Given data below:

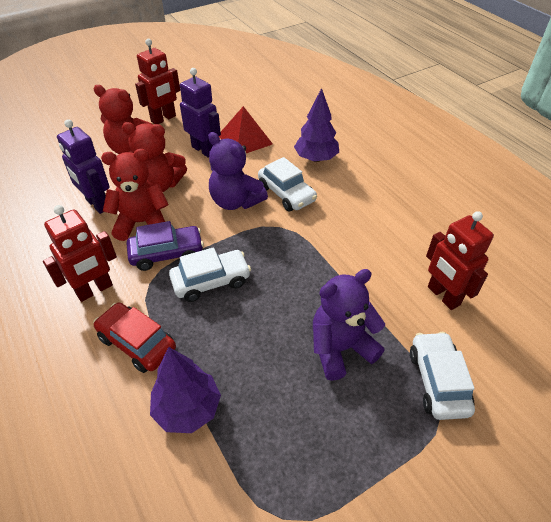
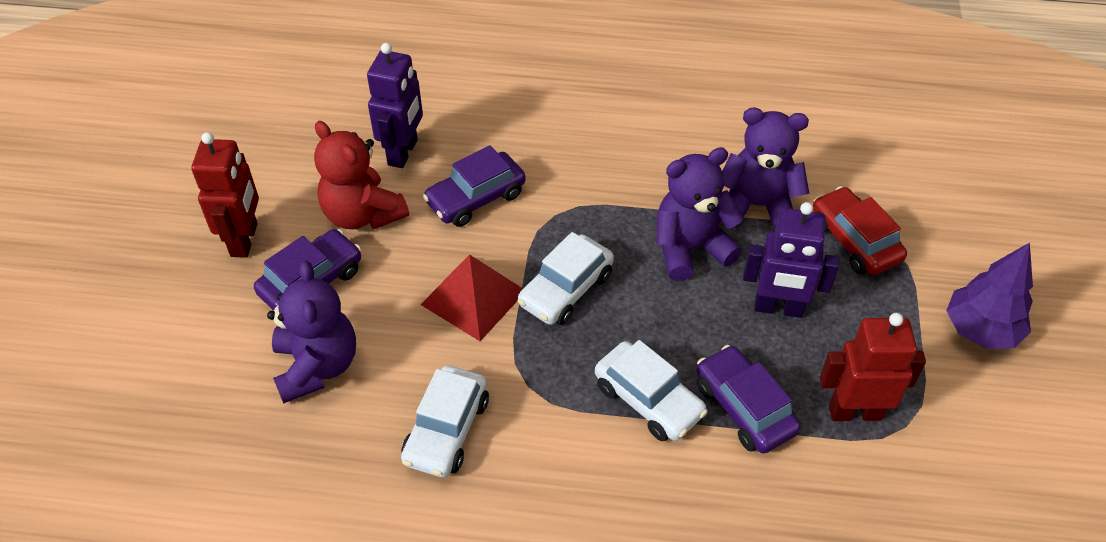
purple car: 1 -> 3
purple teddy bear: 2 -> 3
purple tree: 2 -> 1
red robot: 3 -> 2
red teddy bear: 3 -> 1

End of Given data.

* [Task requirements] Your task is to gather all lines from the entries above that hold the word "purple".

* [Written solution]
purple car: 1 -> 3
purple teddy bear: 2 -> 3
purple tree: 2 -> 1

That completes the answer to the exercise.